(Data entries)
:::
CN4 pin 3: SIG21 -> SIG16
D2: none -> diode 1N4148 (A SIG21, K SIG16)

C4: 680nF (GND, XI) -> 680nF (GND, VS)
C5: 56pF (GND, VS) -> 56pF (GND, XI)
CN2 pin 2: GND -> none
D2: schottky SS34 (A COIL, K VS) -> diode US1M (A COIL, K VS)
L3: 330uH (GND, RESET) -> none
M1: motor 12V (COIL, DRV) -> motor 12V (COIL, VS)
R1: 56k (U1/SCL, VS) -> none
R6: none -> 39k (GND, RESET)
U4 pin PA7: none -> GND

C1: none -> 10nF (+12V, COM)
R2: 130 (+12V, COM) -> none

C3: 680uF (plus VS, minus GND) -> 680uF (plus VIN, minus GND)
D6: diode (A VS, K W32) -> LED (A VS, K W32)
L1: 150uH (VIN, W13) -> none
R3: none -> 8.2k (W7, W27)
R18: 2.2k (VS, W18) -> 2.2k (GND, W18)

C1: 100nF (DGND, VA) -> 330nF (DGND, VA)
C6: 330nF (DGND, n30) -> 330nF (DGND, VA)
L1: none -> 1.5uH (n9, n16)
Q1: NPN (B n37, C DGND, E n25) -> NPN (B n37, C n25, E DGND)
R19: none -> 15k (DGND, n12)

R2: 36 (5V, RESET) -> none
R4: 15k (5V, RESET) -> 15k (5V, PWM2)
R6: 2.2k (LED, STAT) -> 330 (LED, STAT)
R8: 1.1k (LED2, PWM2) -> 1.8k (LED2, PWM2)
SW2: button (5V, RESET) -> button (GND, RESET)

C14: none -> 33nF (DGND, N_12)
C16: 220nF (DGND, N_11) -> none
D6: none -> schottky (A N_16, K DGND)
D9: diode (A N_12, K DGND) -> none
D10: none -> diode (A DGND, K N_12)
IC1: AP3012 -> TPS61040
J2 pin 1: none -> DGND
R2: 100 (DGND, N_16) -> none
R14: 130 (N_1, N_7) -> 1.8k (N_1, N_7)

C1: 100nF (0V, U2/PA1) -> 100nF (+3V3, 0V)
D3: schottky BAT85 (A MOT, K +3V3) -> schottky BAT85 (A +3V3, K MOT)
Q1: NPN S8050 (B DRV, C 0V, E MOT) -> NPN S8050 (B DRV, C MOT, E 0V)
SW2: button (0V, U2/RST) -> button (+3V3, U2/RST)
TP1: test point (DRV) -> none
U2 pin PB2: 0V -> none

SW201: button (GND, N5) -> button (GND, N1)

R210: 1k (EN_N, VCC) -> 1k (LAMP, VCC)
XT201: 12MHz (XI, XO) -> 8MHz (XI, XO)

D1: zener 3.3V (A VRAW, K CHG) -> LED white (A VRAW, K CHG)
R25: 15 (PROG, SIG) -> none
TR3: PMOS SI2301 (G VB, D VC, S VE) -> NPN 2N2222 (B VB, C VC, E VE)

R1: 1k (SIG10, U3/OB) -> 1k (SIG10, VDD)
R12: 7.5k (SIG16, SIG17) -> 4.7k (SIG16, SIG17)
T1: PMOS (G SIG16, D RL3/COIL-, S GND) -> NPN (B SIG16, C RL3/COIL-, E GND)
:::
* _What this task involves_:
Word for word, output the lines of the data from its first line through the line where "C6: 330nF (DGND, n30) -> 330nF (DGND, VA)" appears, and stop there.

* _Output of the exercise_:
CN4 pin 3: SIG21 -> SIG16
D2: none -> diode 1N4148 (A SIG21, K SIG16)

C4: 680nF (GND, XI) -> 680nF (GND, VS)
C5: 56pF (GND, VS) -> 56pF (GND, XI)
CN2 pin 2: GND -> none
D2: schottky SS34 (A COIL, K VS) -> diode US1M (A COIL, K VS)
L3: 330uH (GND, RESET) -> none
M1: motor 12V (COIL, DRV) -> motor 12V (COIL, VS)
R1: 56k (U1/SCL, VS) -> none
R6: none -> 39k (GND, RESET)
U4 pin PA7: none -> GND

C1: none -> 10nF (+12V, COM)
R2: 130 (+12V, COM) -> none

C3: 680uF (plus VS, minus GND) -> 680uF (plus VIN, minus GND)
D6: diode (A VS, K W32) -> LED (A VS, K W32)
L1: 150uH (VIN, W13) -> none
R3: none -> 8.2k (W7, W27)
R18: 2.2k (VS, W18) -> 2.2k (GND, W18)

C1: 100nF (DGND, VA) -> 330nF (DGND, VA)
C6: 330nF (DGND, n30) -> 330nF (DGND, VA)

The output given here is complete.